**Try it**
The answer is all of the entries below, repeated exactly and free of pictures.

Entries provided: Begin

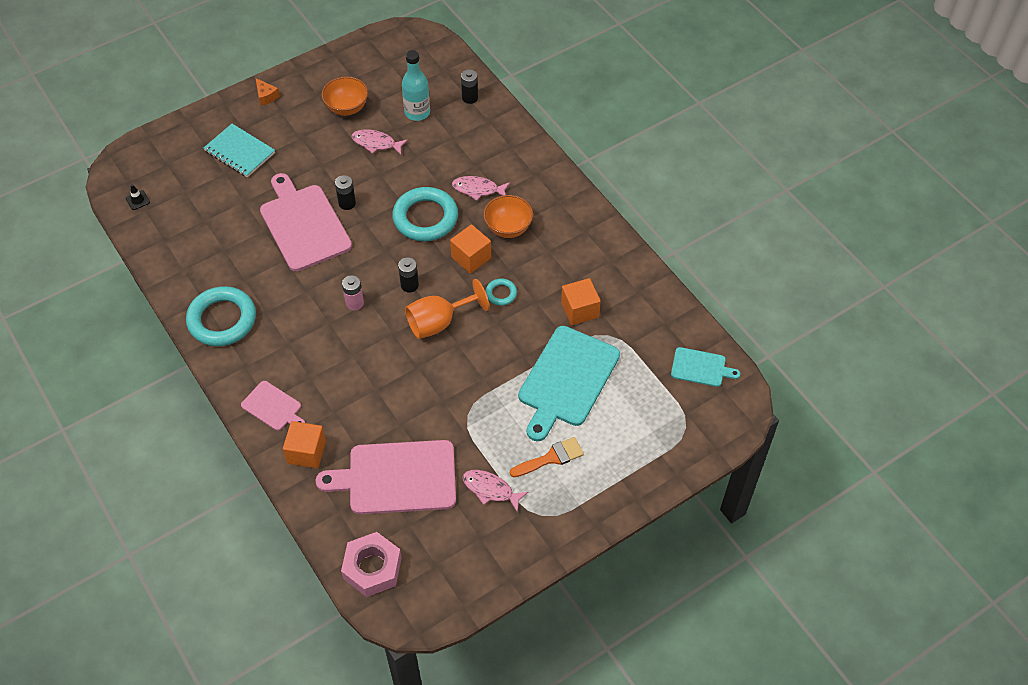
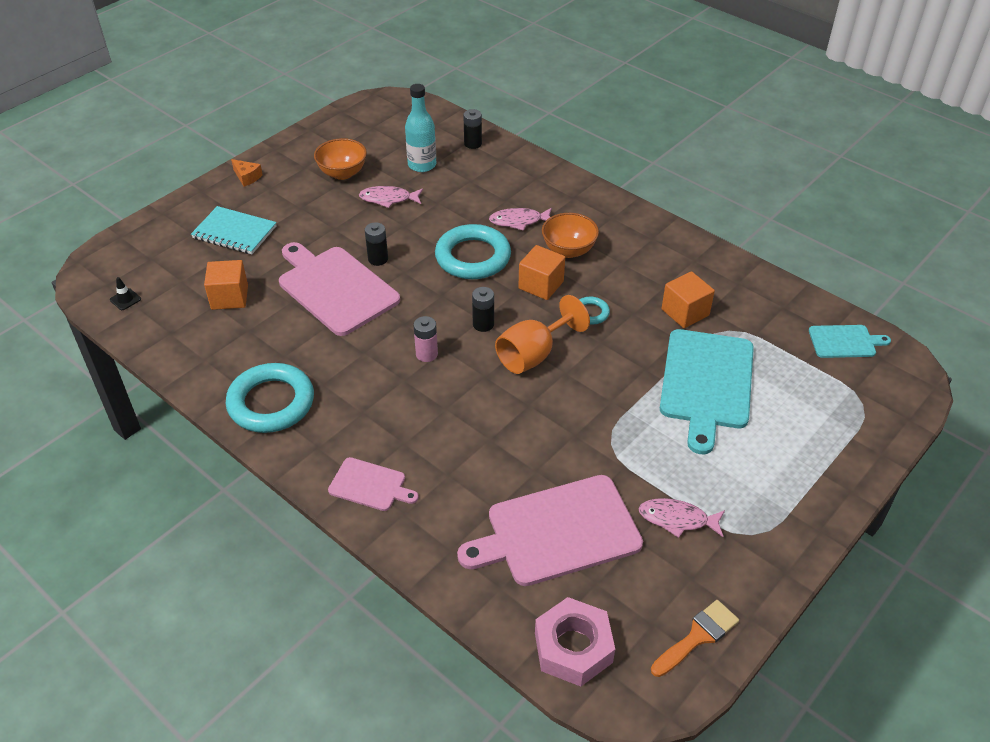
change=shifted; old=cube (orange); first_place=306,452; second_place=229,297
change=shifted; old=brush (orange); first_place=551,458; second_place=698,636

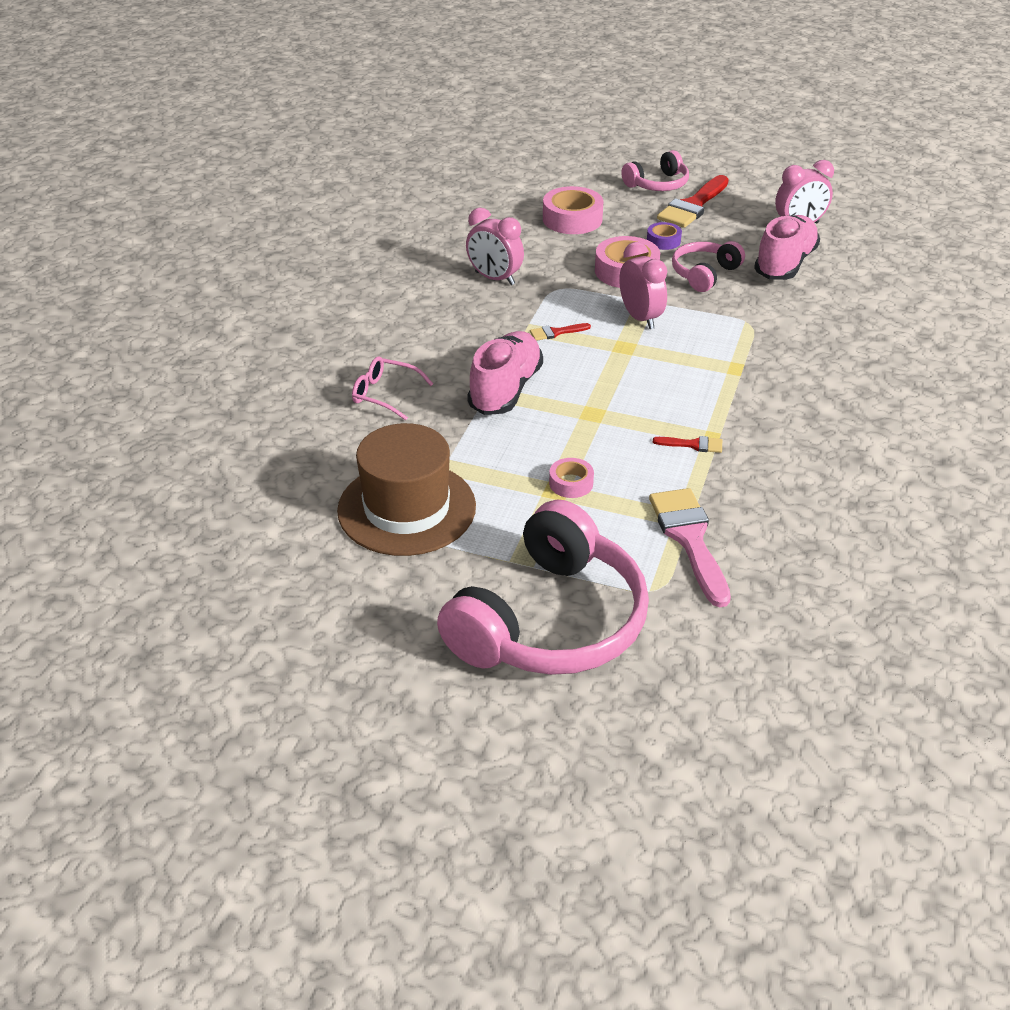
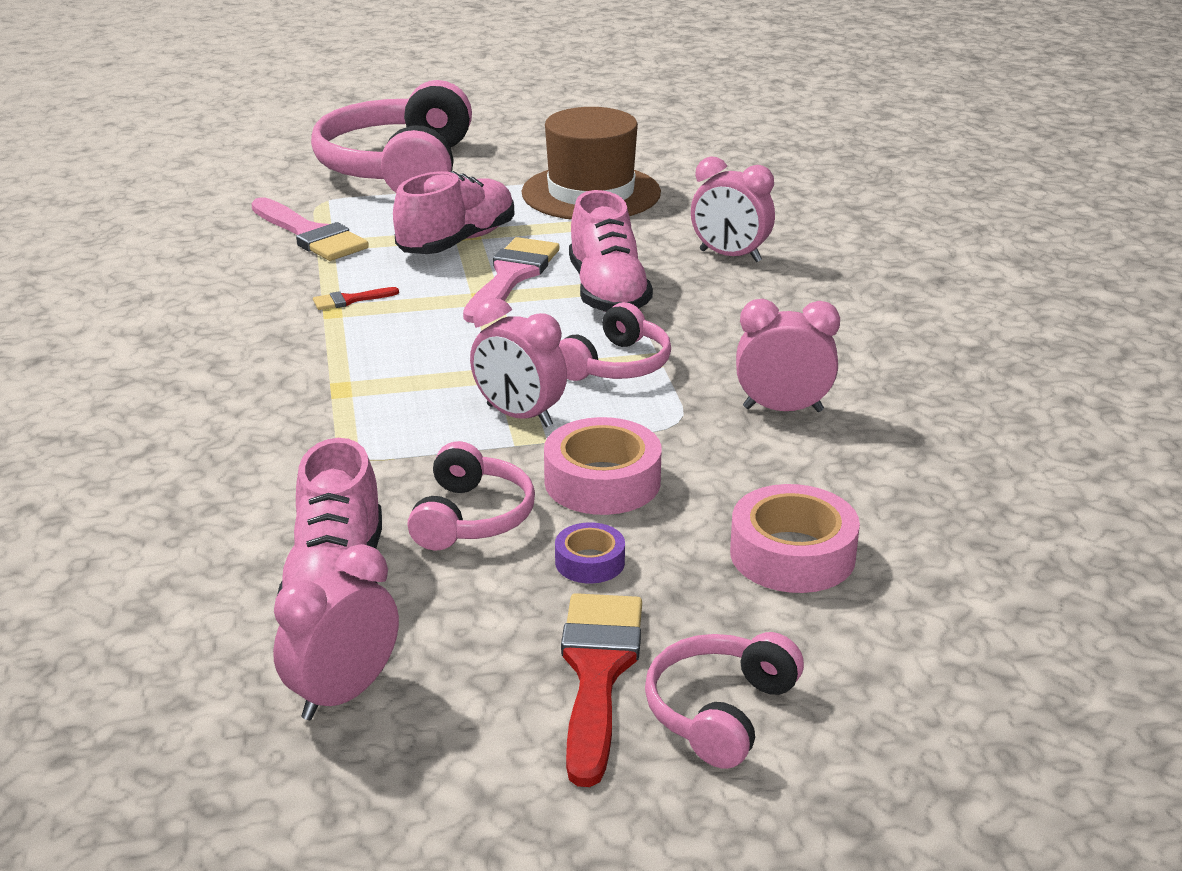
change=swapped; old=tape (pink); new=shoe (pink); first_place=571,483; second_place=457,242
change=new; new=brush (pink); second_place=511,277
change=swapped; old=brush (red); new=headphones (pink); first_place=556,332; second_place=616,365
change=swapped; old=glasses (pink); new=clock (pink); first_place=385,394; second_place=730,256

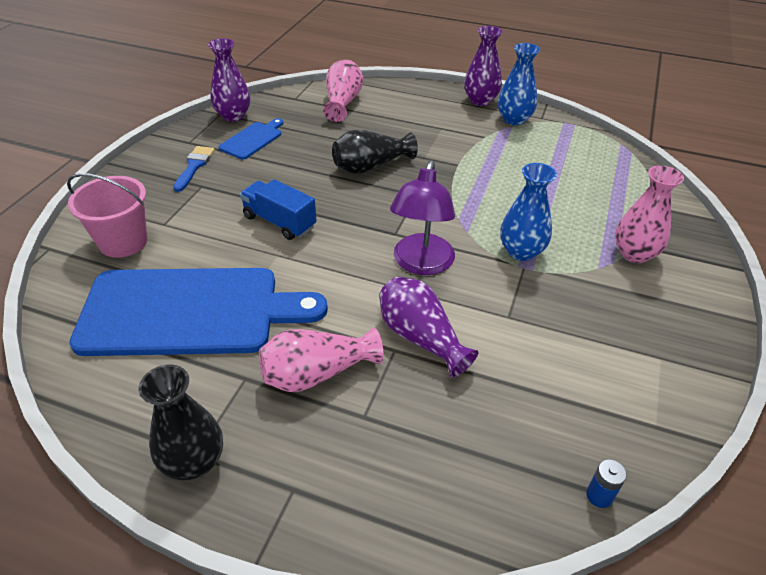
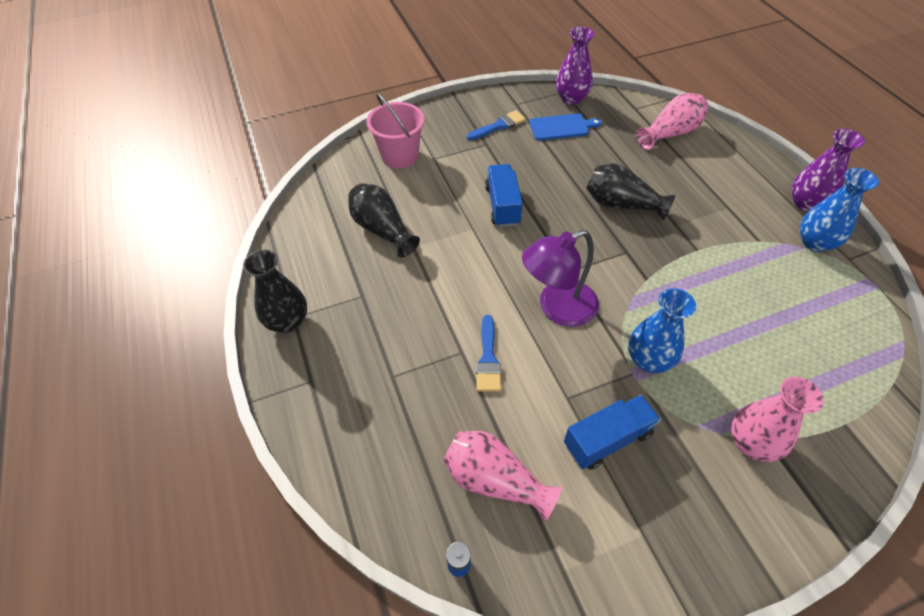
change=swapped; old=cutting board (blue); new=vase (black); first_place=189,311; second_place=382,230
change=shifted; old=vase (pink); first_place=316,373; second_place=495,480
change=swapped; old=vase (purple); new=brush (blue); first_place=421,337; second_place=488,359
change=new; new=truck (blue); second_place=607,439

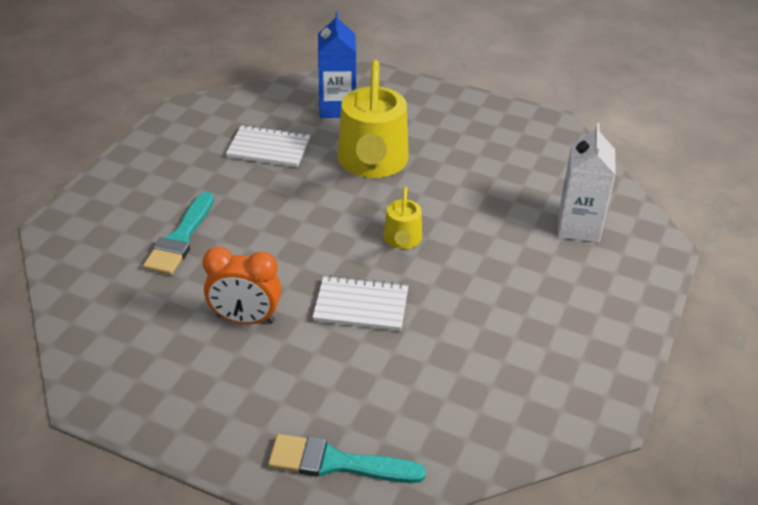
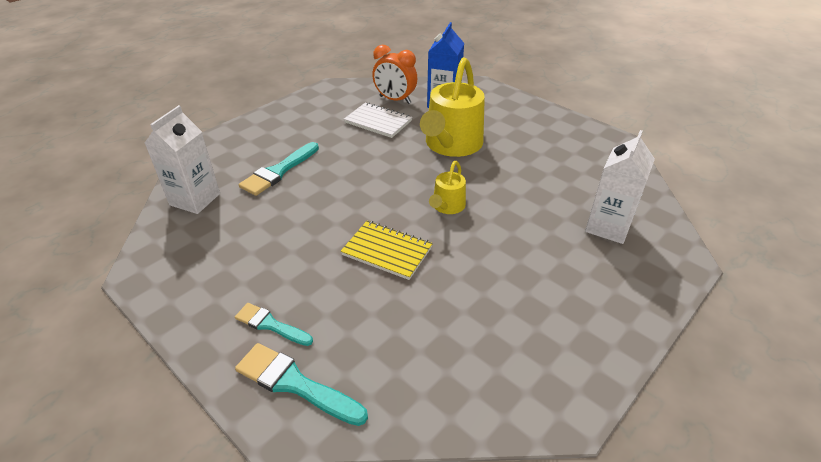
change=new; new=carton (white); second_place=195,199
change=new; new=brush (turquoise); second_place=270,325
change=repainted; old=notebook (white); new=notebook (yellow); first_place=361,306; second_place=387,251
change=shifted; old=clock (orange); first_place=245,319; second_place=395,100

Entries provided: End

**Response**
change=shifted; old=cube (orange); first_place=306,452; second_place=229,297
change=shifted; old=brush (orange); first_place=551,458; second_place=698,636

change=swapped; old=tape (pink); new=shoe (pink); first_place=571,483; second_place=457,242
change=new; new=brush (pink); second_place=511,277
change=swapped; old=brush (red); new=headphones (pink); first_place=556,332; second_place=616,365
change=swapped; old=glasses (pink); new=clock (pink); first_place=385,394; second_place=730,256

change=swapped; old=cutting board (blue); new=vase (black); first_place=189,311; second_place=382,230
change=shifted; old=vase (pink); first_place=316,373; second_place=495,480
change=swapped; old=vase (purple); new=brush (blue); first_place=421,337; second_place=488,359
change=new; new=truck (blue); second_place=607,439

change=new; new=carton (white); second_place=195,199
change=new; new=brush (turquoise); second_place=270,325
change=repainted; old=notebook (white); new=notebook (yellow); first_place=361,306; second_place=387,251
change=shifted; old=clock (orange); first_place=245,319; second_place=395,100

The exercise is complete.